## [Data shown]

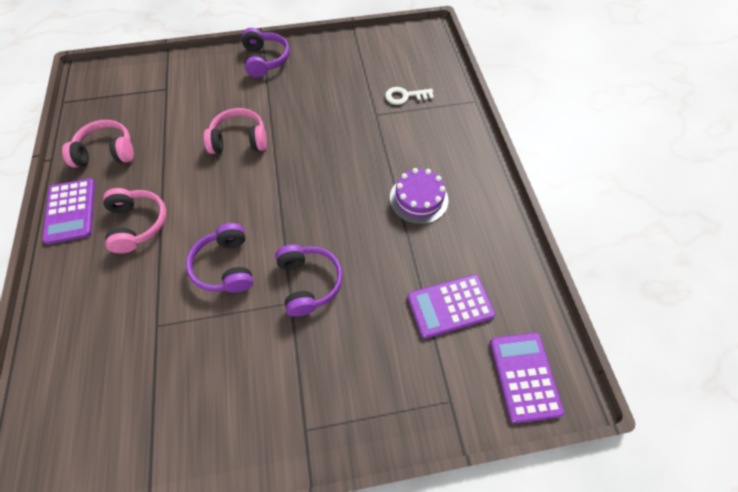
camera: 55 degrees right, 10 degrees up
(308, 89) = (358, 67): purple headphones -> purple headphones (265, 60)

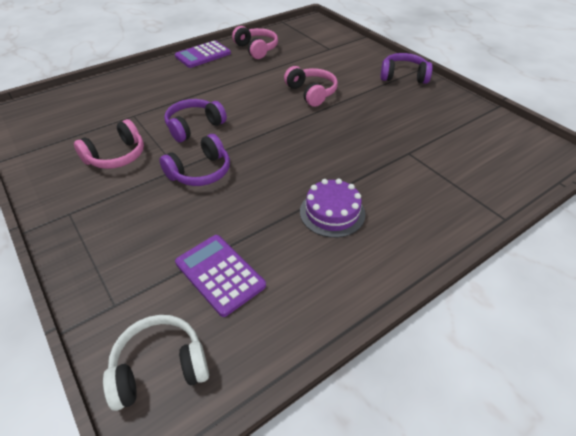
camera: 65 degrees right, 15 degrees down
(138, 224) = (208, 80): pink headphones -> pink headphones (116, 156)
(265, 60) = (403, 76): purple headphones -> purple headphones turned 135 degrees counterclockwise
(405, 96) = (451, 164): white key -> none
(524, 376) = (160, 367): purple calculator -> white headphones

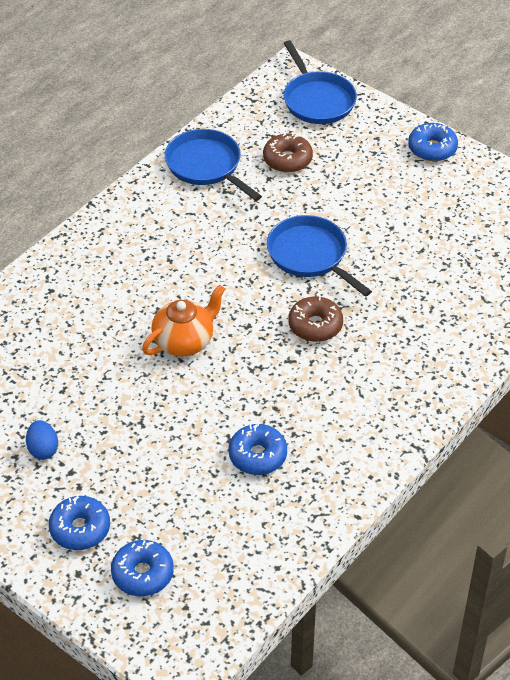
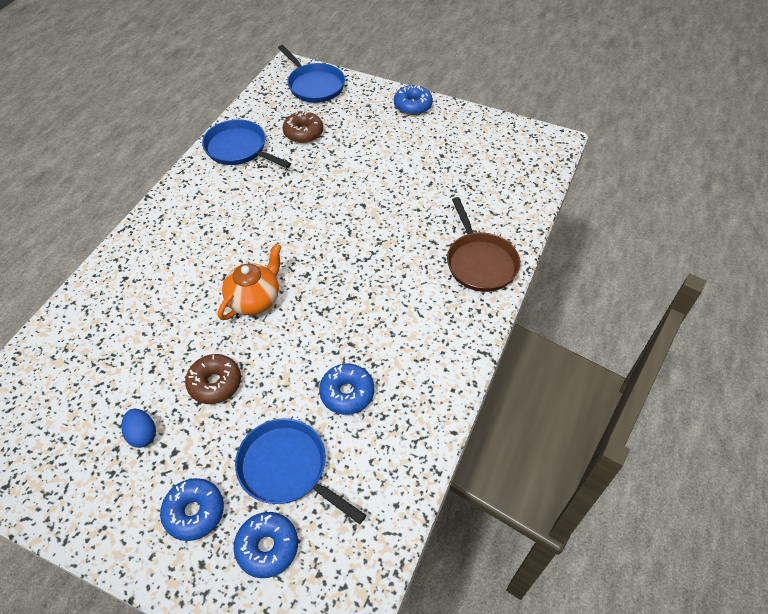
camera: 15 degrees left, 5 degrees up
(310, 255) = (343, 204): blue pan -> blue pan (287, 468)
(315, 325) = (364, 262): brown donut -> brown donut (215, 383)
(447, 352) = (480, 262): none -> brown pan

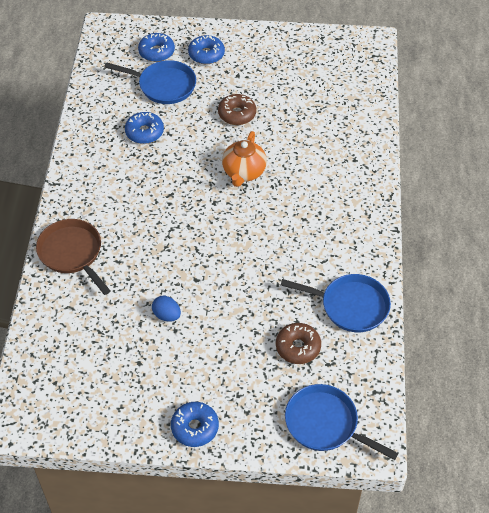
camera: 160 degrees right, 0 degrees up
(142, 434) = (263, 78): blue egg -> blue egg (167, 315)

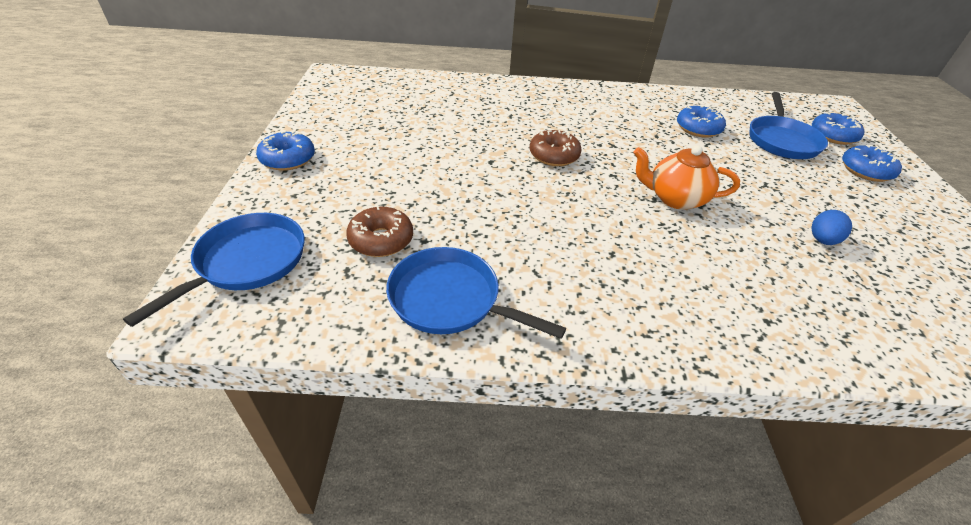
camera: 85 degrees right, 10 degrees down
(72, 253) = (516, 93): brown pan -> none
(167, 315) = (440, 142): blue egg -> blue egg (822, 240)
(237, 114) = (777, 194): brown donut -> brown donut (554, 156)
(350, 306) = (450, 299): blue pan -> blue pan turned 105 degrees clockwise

## [What you need to do]
Quote word for word only the lines above from the one containing "(138, 224) = (208, 80): pink" through the one containing "(447, 352) = (480, 262): none -> brown pan". Pictures stay out of your copy.

## [Answer below]
(138, 224) = (208, 80): pink headphones -> pink headphones (116, 156)
(265, 60) = (403, 76): purple headphones -> purple headphones turned 135 degrees counterclockwise
(405, 96) = (451, 164): white key -> none
(524, 376) = (160, 367): purple calculator -> white headphones

camera: 15 degrees left, 5 degrees up
(310, 255) = (343, 204): blue pan -> blue pan (287, 468)
(315, 325) = (364, 262): brown donut -> brown donut (215, 383)
(447, 352) = (480, 262): none -> brown pan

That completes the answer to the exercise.